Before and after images

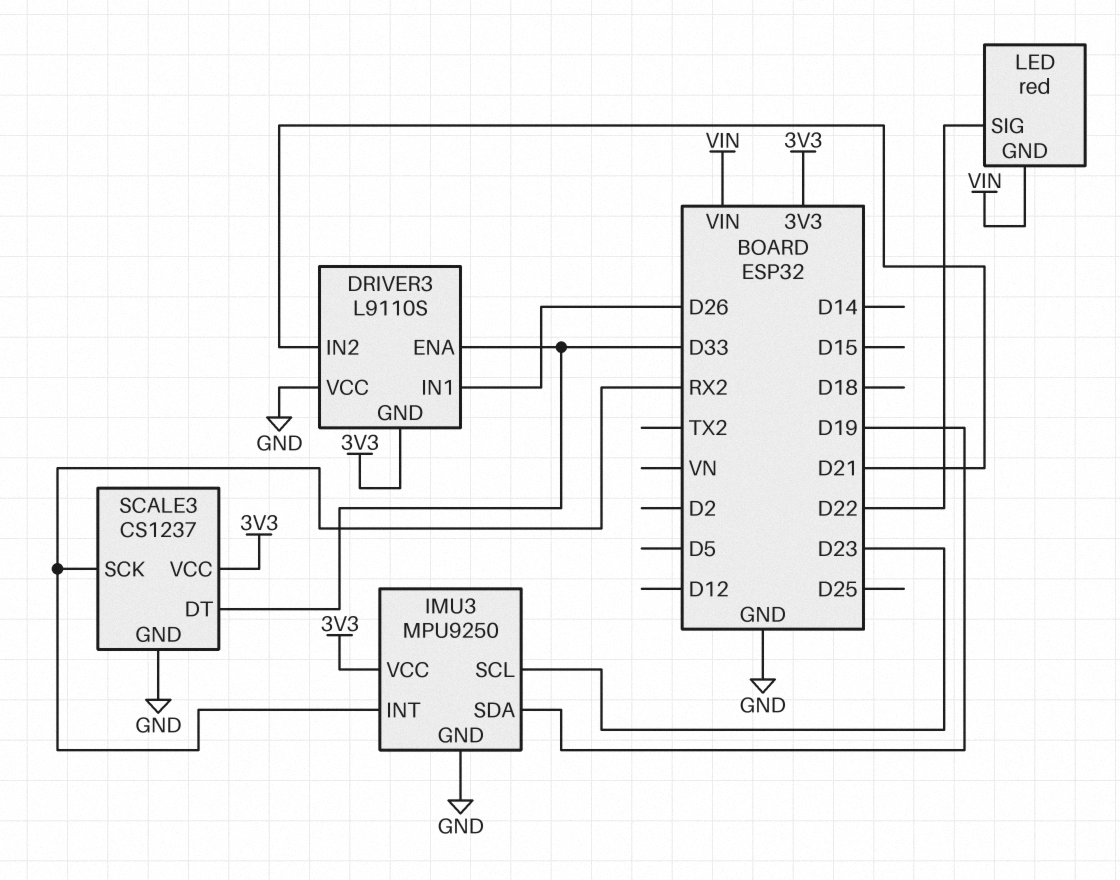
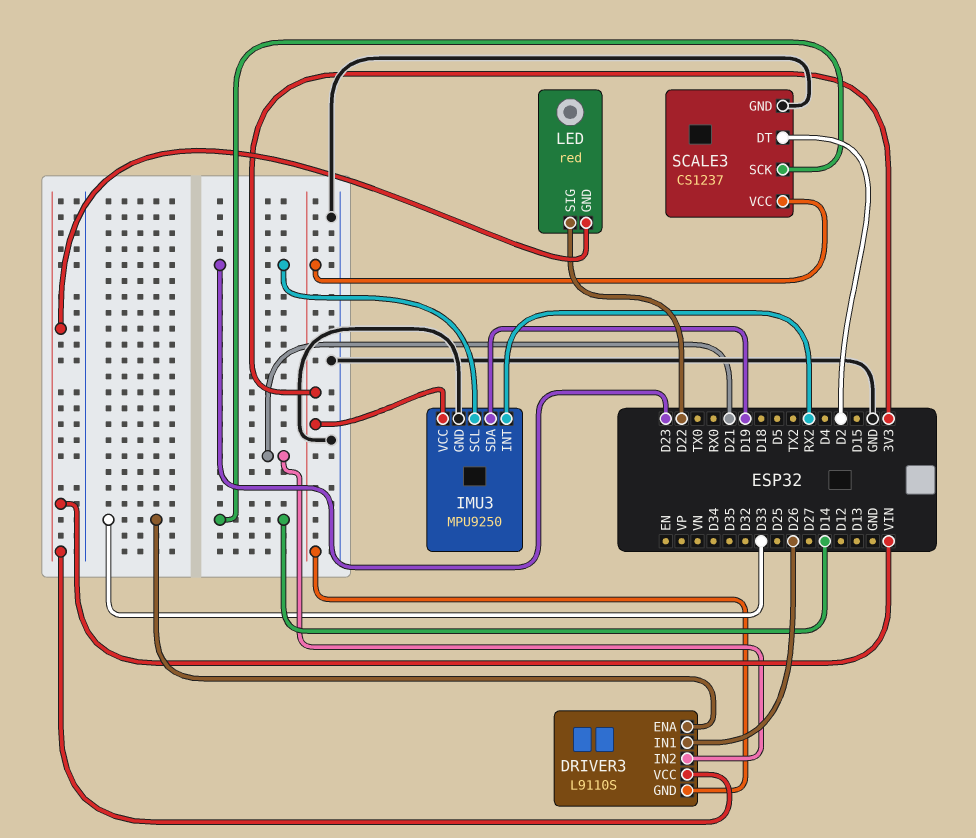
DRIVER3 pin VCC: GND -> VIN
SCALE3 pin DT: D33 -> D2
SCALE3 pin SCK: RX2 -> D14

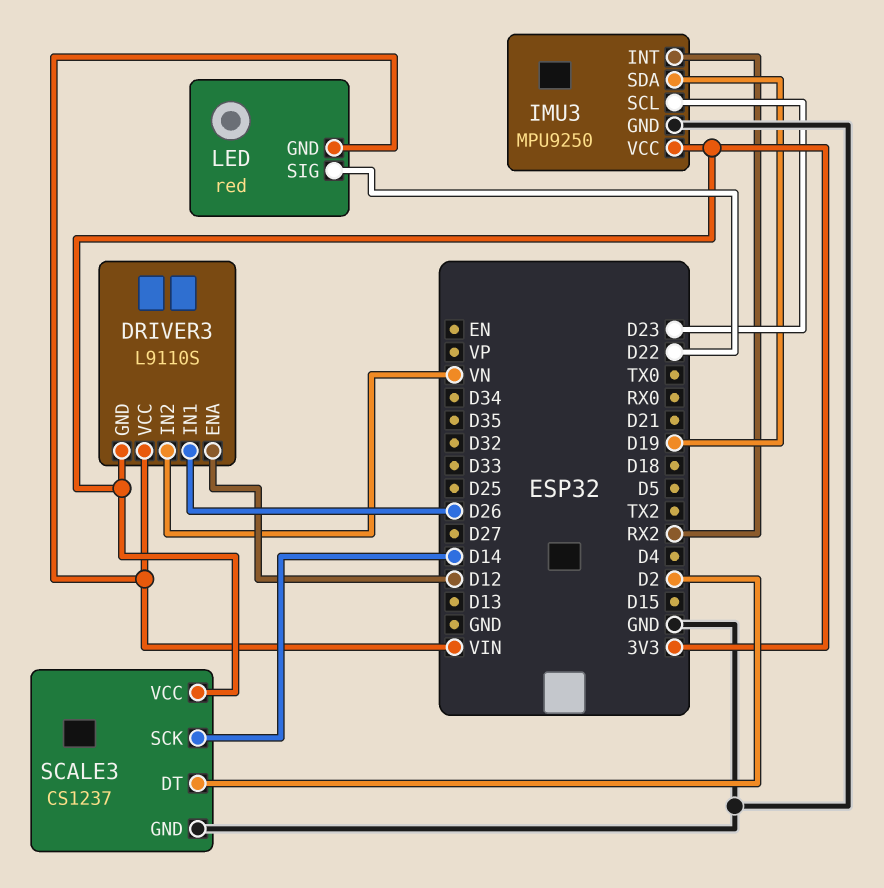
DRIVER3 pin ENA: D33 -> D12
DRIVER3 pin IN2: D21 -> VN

_Required action_:
The reply should reproduce every entry above word for word and contain no pictures.

_Worked solution_:
DRIVER3 pin VCC: GND -> VIN
SCALE3 pin DT: D33 -> D2
SCALE3 pin SCK: RX2 -> D14

DRIVER3 pin ENA: D33 -> D12
DRIVER3 pin IN2: D21 -> VN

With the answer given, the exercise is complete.